With pictures omitted, copy exactly every line from the one that contains "green shoe: 0 -> 3" to the end of the listing below.

---------- SUPPLIED RECORDS

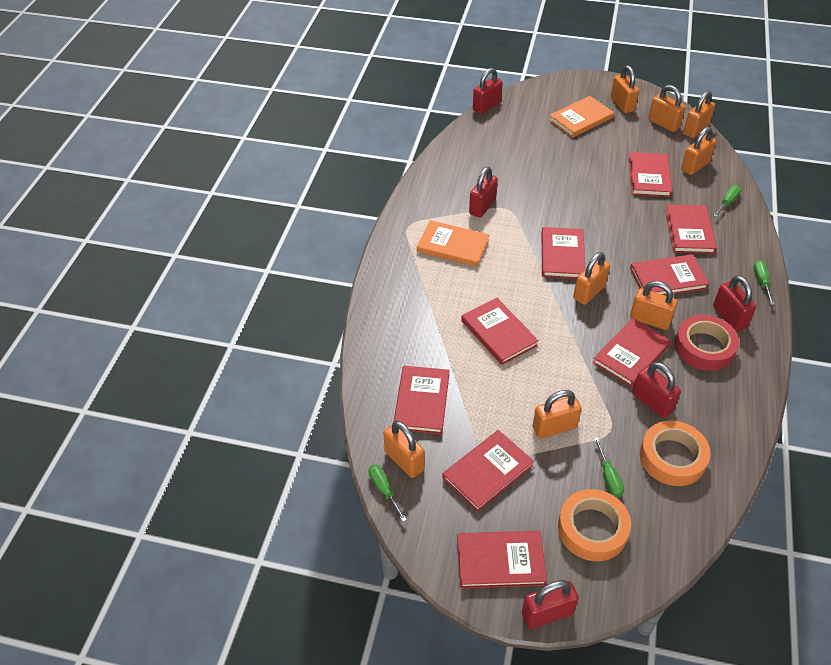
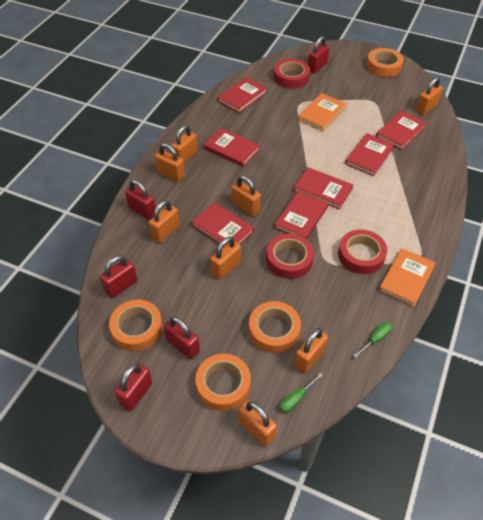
green screwdriver: 4 -> 2
orange tape: 2 -> 4
red book: 9 -> 7
red tape: 1 -> 3

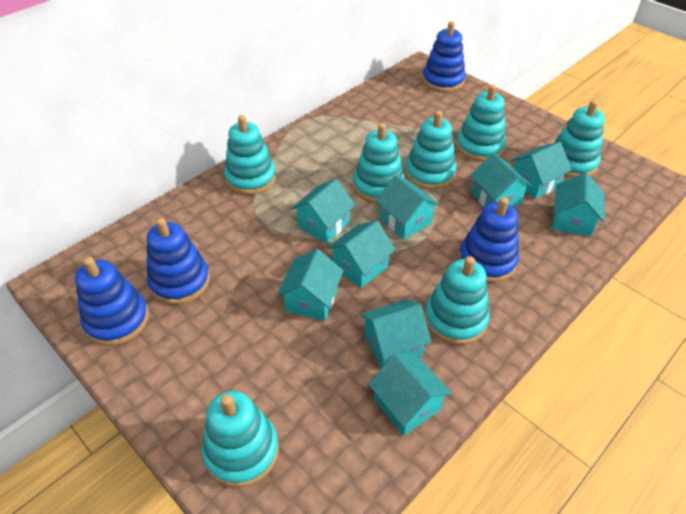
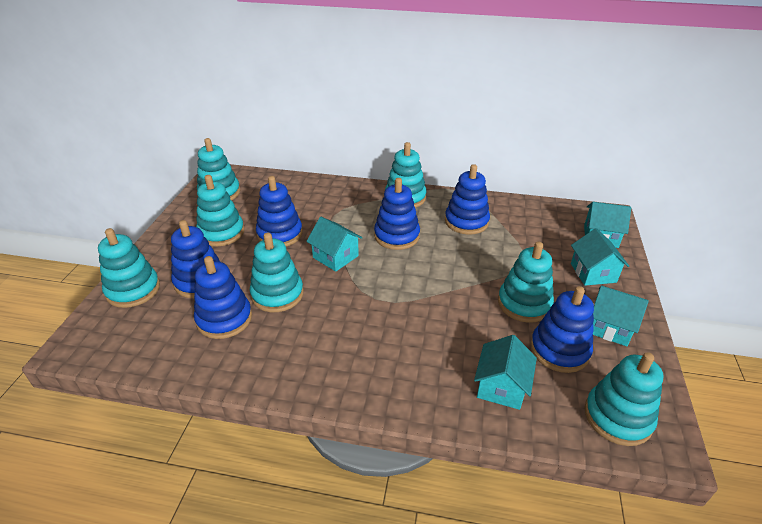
blue stacking toy: 4 -> 6
turquoise house: 9 -> 5

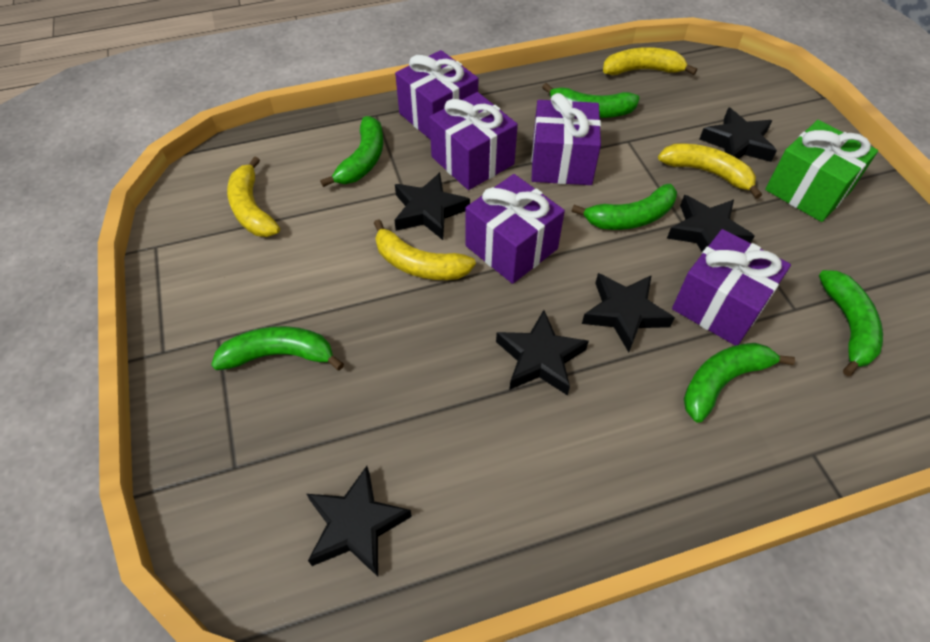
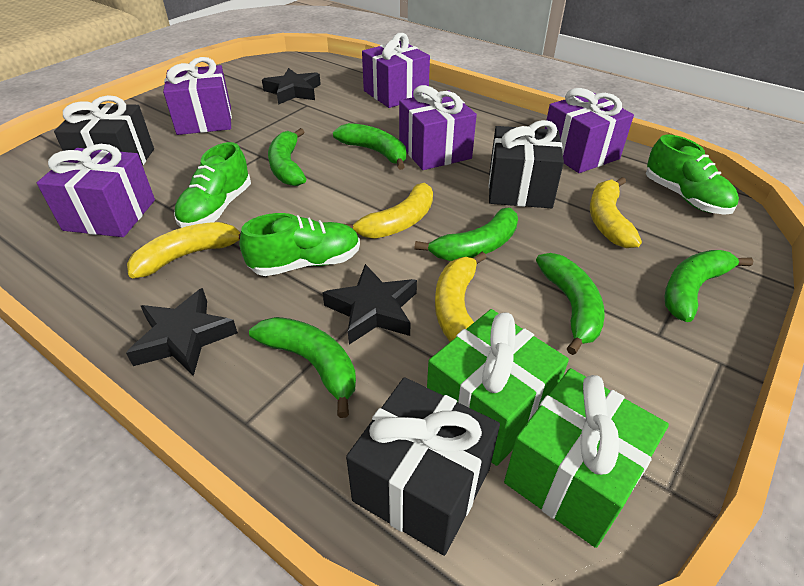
black gift: 0 -> 3
black star: 6 -> 3
green gift: 1 -> 2
green shoe: 0 -> 3

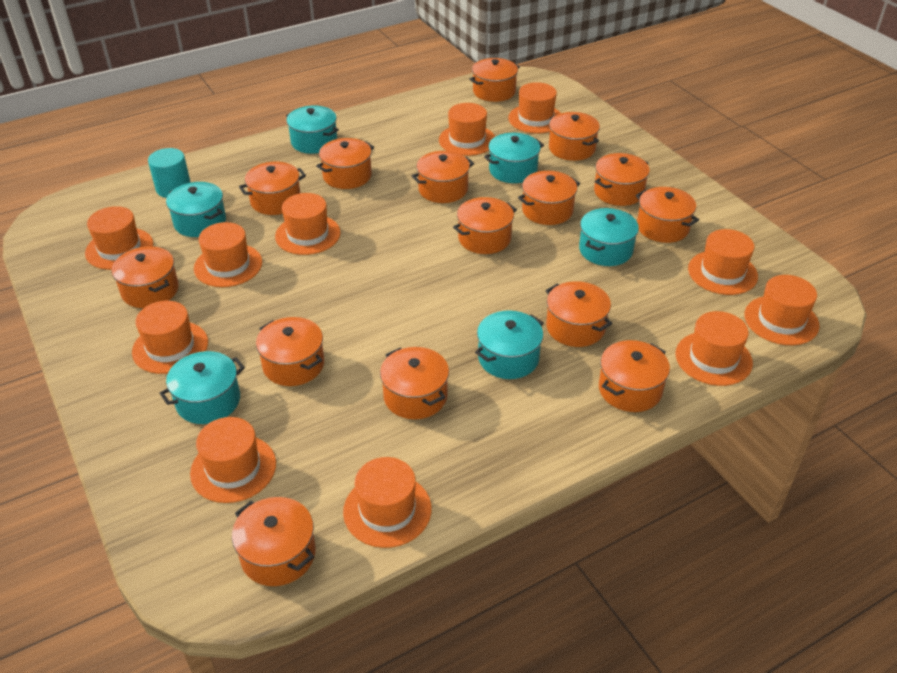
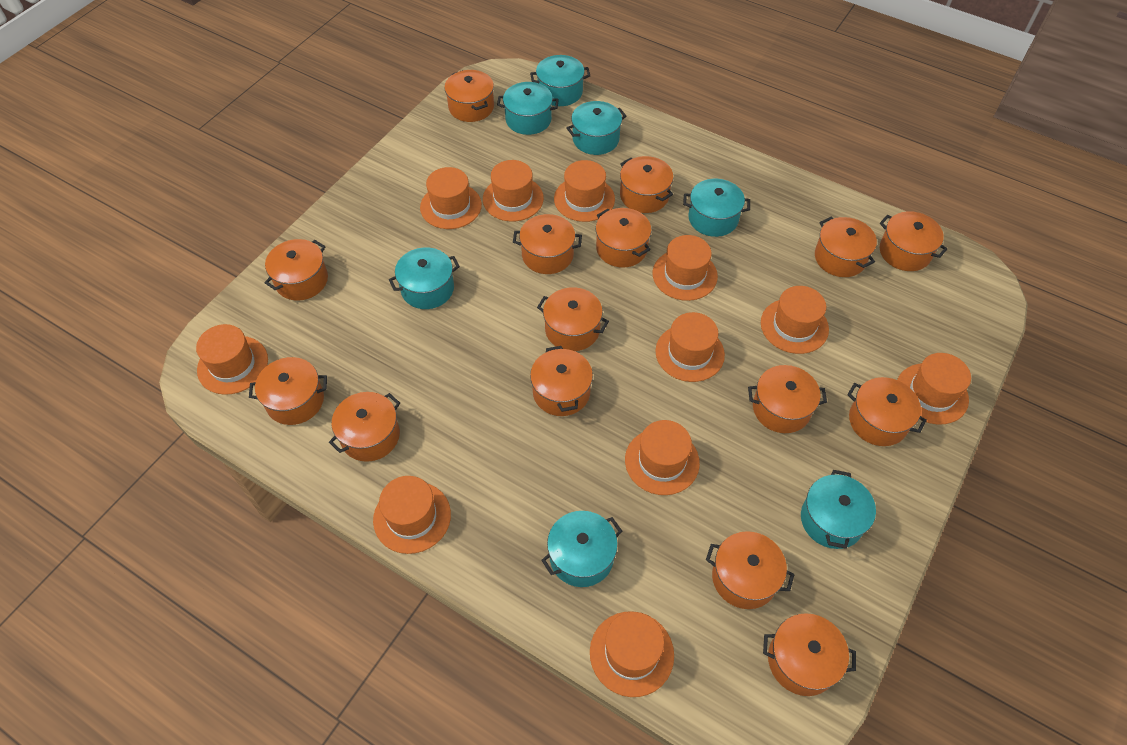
turquoise cylinder: 1 -> 0
turquoise pot: 6 -> 7

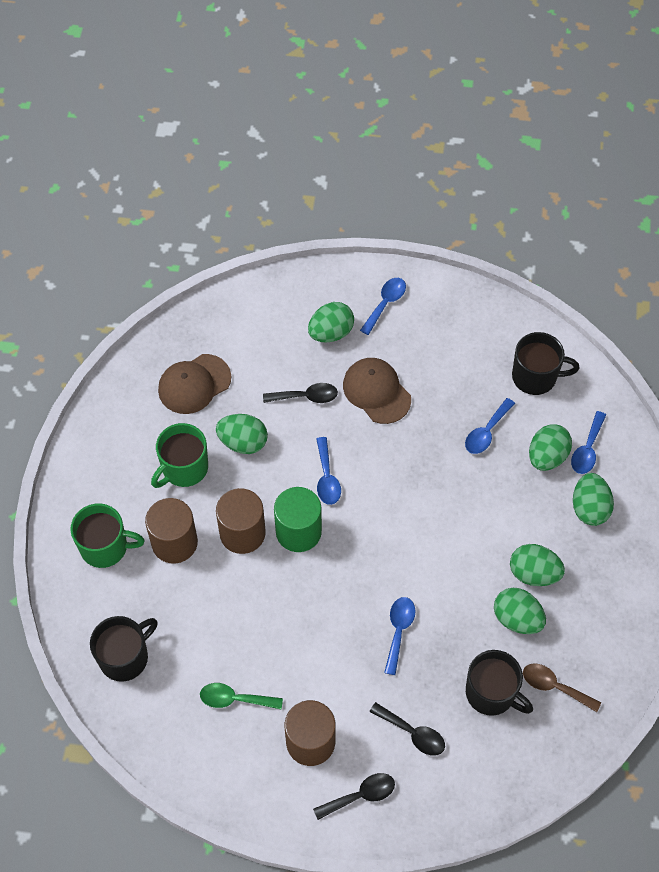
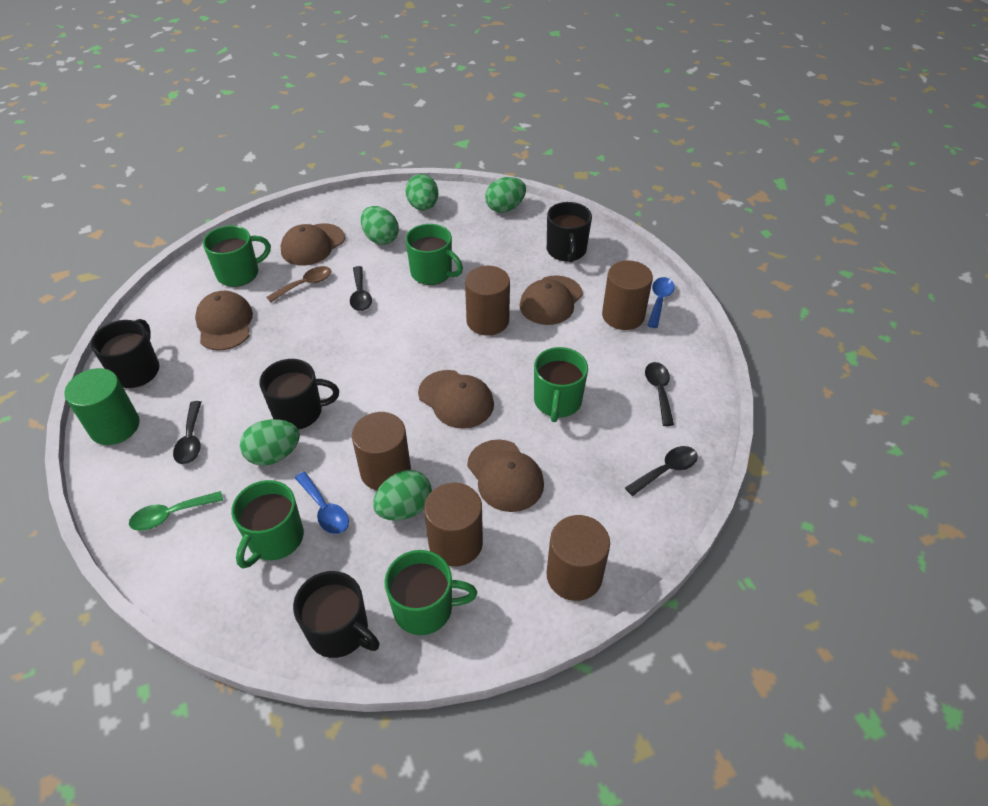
black mug: 3 -> 4
black spoon: 3 -> 4
blue spoon: 5 -> 2
brown cap: 2 -> 5
brown cylinder: 3 -> 5
green egg: 6 -> 5
green mug: 2 -> 5

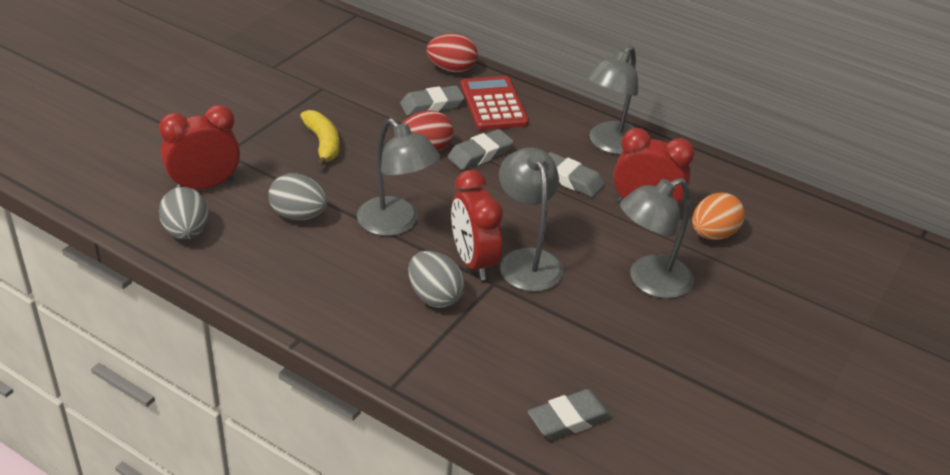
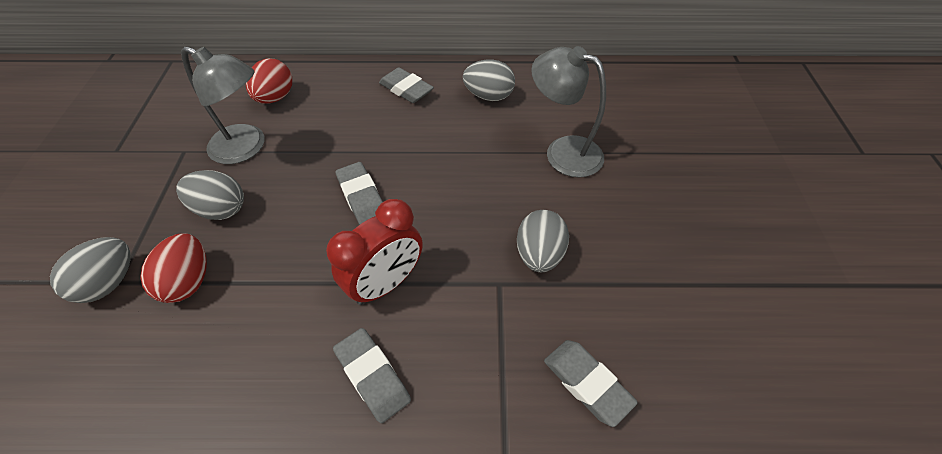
grey egg: 3 -> 4
grey lamp: 4 -> 2
orange egg: 1 -> 0
red calculator: 1 -> 0
red clock: 3 -> 1
yellow banana: 1 -> 0

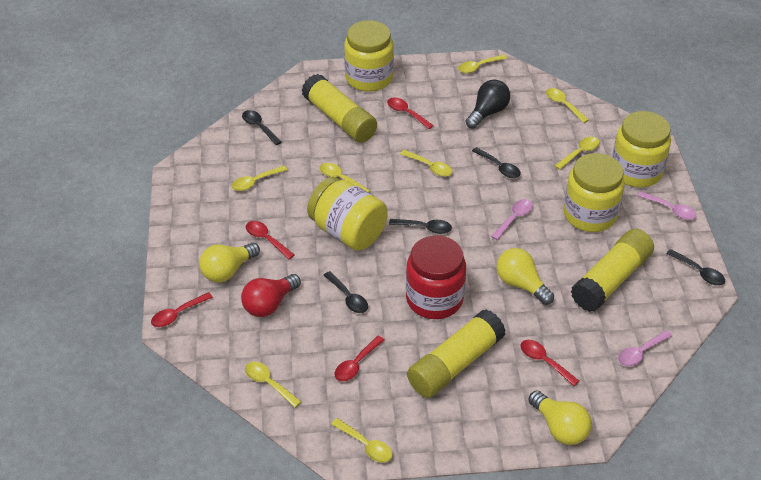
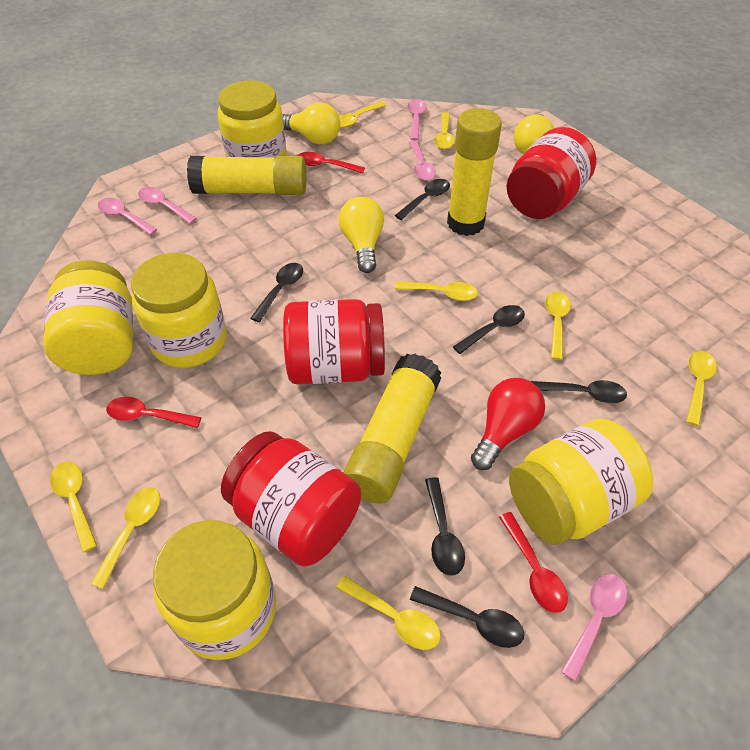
black light bulb: 1 -> 0
black spoon: 5 -> 6
pink spoon: 3 -> 5
red jar: 1 -> 3
red spoon: 5 -> 3
yellow jar: 4 -> 5

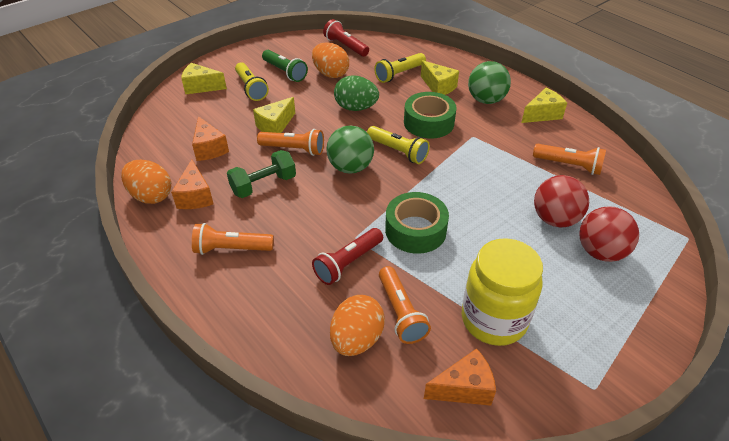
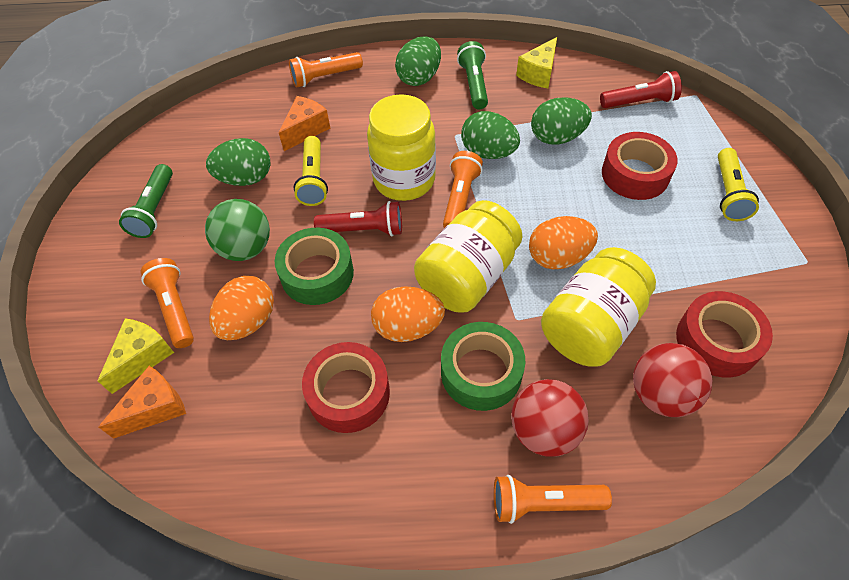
green ball: 2 -> 1
green dumbbell: 1 -> 0
green egg: 1 -> 4
green flashlight: 1 -> 2
orange cheese: 3 -> 2
red tape: 0 -> 3
yellow cheese: 4 -> 2
yellow flashlight: 3 -> 2
yellow jar: 1 -> 3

--------------------

_RESPONSE TO THE EXERCISE_
green shoe: 0 -> 3

turquoise cylinder: 1 -> 0
turquoise pot: 6 -> 7

black mug: 3 -> 4
black spoon: 3 -> 4
blue spoon: 5 -> 2
brown cap: 2 -> 5
brown cylinder: 3 -> 5
green egg: 6 -> 5
green mug: 2 -> 5

grey egg: 3 -> 4
grey lamp: 4 -> 2
orange egg: 1 -> 0
red calculator: 1 -> 0
red clock: 3 -> 1
yellow banana: 1 -> 0

black light bulb: 1 -> 0
black spoon: 5 -> 6
pink spoon: 3 -> 5
red jar: 1 -> 3
red spoon: 5 -> 3
yellow jar: 4 -> 5

green ball: 2 -> 1
green dumbbell: 1 -> 0
green egg: 1 -> 4
green flashlight: 1 -> 2
orange cheese: 3 -> 2
red tape: 0 -> 3
yellow cheese: 4 -> 2
yellow flashlight: 3 -> 2
yellow jar: 1 -> 3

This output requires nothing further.